▶ [Work order] Look through the data below. Collect every line where the word "orange" occurs.

··········

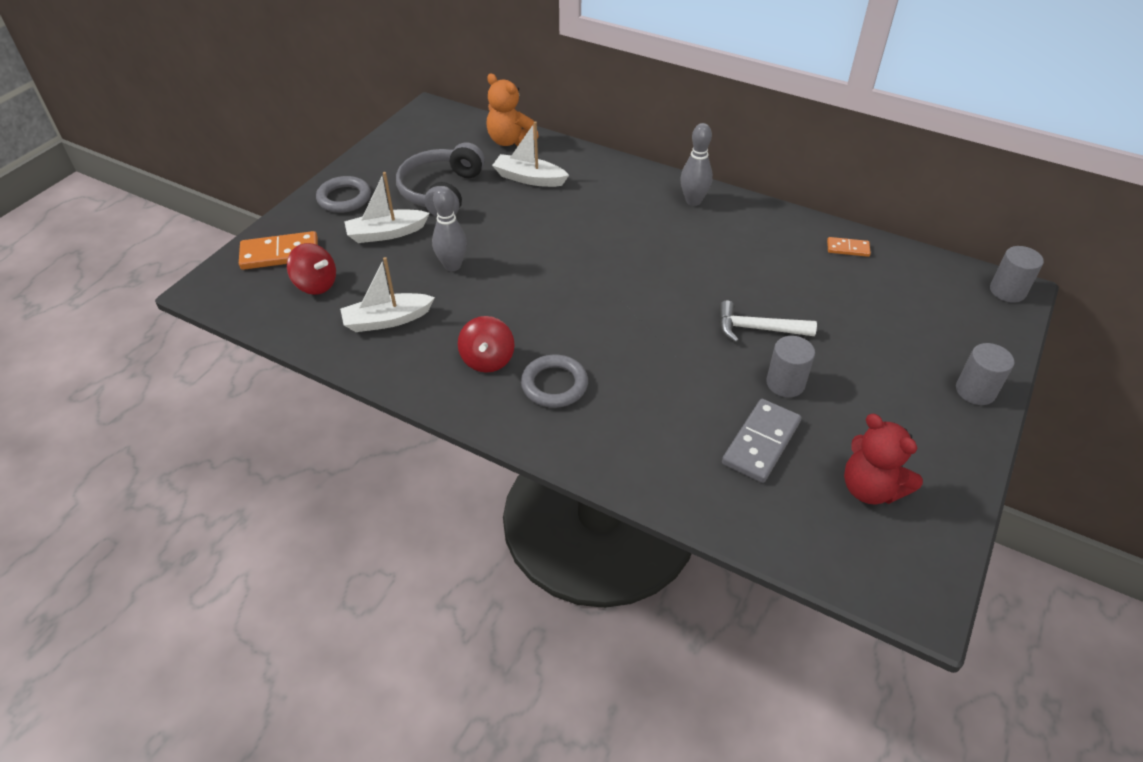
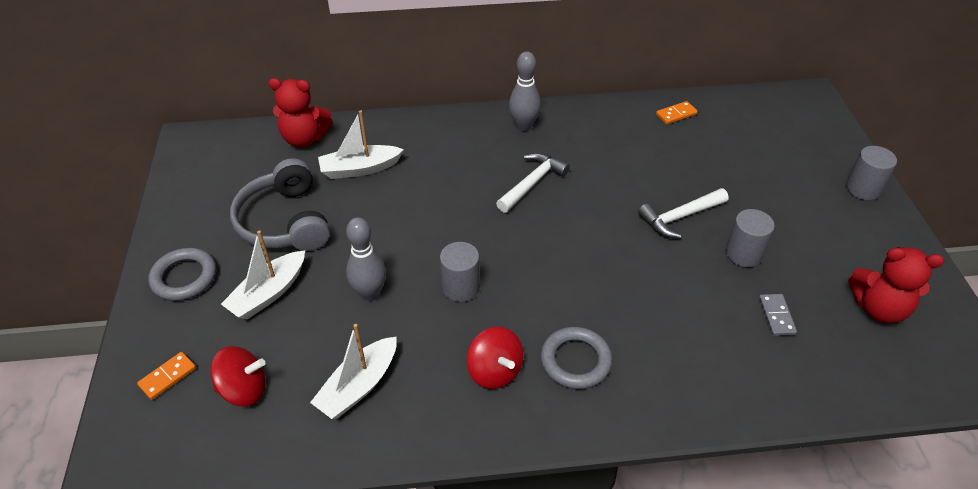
camera: 35 degrees left, 0 degrees up
orange domino [239,231,318,270] -> orange domino [137,352,196,400], size x0.55
orange teddy bear [486,74,539,146] -> red teddy bear [268,78,333,148]
grey domino [722,399,801,483] -> grey domino [759,294,797,336], size x0.55
grey cylinder [990,246,1044,303] -> grey cylinder moved to [440,242,480,302]
none -> white hammer [496,153,570,213]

··········

▶ [Answer below]
orange domino [239,231,318,270] -> orange domino [137,352,196,400], size x0.55
orange teddy bear [486,74,539,146] -> red teddy bear [268,78,333,148]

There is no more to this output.